Given records:
- Opening Delimiter -
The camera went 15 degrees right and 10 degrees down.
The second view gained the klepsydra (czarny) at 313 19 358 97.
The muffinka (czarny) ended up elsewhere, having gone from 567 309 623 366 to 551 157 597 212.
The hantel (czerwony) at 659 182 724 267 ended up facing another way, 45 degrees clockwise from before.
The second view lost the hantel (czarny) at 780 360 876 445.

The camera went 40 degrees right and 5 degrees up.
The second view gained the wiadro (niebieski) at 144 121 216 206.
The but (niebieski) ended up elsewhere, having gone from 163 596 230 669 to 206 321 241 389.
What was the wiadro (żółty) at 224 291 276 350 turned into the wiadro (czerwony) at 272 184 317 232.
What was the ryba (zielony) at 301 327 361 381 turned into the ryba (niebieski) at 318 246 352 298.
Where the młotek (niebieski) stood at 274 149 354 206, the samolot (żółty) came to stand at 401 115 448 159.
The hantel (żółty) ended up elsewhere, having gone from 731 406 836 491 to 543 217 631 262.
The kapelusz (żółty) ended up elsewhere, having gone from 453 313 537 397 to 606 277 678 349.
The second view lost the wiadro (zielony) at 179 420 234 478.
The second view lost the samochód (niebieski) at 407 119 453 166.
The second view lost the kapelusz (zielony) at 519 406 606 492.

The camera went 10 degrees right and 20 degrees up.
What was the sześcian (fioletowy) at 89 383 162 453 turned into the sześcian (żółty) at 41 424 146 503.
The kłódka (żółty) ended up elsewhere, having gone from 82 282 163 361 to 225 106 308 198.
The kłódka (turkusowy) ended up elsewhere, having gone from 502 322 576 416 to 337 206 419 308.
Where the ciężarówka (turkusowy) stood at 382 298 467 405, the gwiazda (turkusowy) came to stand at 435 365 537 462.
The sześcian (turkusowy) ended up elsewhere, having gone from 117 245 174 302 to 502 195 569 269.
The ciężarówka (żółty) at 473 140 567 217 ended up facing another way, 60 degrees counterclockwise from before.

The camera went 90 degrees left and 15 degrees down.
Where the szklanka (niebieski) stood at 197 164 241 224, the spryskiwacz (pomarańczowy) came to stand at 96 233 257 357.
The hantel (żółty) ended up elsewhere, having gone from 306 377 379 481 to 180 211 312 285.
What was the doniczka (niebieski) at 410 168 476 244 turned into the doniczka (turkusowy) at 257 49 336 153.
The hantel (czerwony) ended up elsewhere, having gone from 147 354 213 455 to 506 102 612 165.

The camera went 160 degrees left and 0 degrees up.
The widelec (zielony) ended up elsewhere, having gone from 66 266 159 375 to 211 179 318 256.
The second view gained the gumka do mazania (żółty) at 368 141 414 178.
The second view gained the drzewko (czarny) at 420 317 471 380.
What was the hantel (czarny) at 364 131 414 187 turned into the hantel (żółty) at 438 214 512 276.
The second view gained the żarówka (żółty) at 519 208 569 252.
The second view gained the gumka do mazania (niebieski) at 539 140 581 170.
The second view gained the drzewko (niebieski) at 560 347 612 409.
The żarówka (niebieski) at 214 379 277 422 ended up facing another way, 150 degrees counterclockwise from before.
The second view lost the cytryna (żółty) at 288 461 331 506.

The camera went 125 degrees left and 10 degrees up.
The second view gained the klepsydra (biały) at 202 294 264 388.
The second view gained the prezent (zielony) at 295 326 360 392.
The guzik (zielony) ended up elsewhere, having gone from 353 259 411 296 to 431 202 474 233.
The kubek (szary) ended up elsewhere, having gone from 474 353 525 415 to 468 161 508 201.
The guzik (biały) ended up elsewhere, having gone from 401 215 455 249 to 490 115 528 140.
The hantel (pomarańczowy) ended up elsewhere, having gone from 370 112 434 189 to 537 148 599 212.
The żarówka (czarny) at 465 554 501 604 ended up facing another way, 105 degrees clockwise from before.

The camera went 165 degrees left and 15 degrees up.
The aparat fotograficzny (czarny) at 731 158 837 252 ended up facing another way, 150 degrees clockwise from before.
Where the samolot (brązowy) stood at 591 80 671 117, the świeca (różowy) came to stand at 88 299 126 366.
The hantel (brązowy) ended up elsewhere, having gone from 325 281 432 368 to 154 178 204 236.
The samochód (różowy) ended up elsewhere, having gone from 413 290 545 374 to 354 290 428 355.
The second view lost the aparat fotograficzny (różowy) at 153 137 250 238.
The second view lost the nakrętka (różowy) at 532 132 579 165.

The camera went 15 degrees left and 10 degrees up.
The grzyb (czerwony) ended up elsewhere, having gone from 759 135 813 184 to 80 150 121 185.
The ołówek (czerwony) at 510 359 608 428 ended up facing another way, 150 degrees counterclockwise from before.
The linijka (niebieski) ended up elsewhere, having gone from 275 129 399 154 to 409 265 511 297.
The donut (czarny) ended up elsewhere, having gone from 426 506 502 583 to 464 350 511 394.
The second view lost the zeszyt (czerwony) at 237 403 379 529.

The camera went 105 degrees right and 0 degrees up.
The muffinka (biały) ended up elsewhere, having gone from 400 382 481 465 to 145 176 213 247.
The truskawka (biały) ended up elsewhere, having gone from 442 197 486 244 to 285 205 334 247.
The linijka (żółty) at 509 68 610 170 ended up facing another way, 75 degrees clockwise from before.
- Closing Delimiter -
What you have to do: Extract every line from the one containing "The aparat fotograficzny (czarny)" through the last line of the data, inclusive, exactly as written.

Output of the exercise:
The aparat fotograficzny (czarny) at 731 158 837 252 ended up facing another way, 150 degrees clockwise from before.
Where the samolot (brązowy) stood at 591 80 671 117, the świeca (różowy) came to stand at 88 299 126 366.
The hantel (brązowy) ended up elsewhere, having gone from 325 281 432 368 to 154 178 204 236.
The samochód (różowy) ended up elsewhere, having gone from 413 290 545 374 to 354 290 428 355.
The second view lost the aparat fotograficzny (różowy) at 153 137 250 238.
The second view lost the nakrętka (różowy) at 532 132 579 165.

The camera went 15 degrees left and 10 degrees up.
The grzyb (czerwony) ended up elsewhere, having gone from 759 135 813 184 to 80 150 121 185.
The ołówek (czerwony) at 510 359 608 428 ended up facing another way, 150 degrees counterclockwise from before.
The linijka (niebieski) ended up elsewhere, having gone from 275 129 399 154 to 409 265 511 297.
The donut (czarny) ended up elsewhere, having gone from 426 506 502 583 to 464 350 511 394.
The second view lost the zeszyt (czerwony) at 237 403 379 529.

The camera went 105 degrees right and 0 degrees up.
The muffinka (biały) ended up elsewhere, having gone from 400 382 481 465 to 145 176 213 247.
The truskawka (biały) ended up elsewhere, having gone from 442 197 486 244 to 285 205 334 247.
The linijka (żółty) at 509 68 610 170 ended up facing another way, 75 degrees clockwise from before.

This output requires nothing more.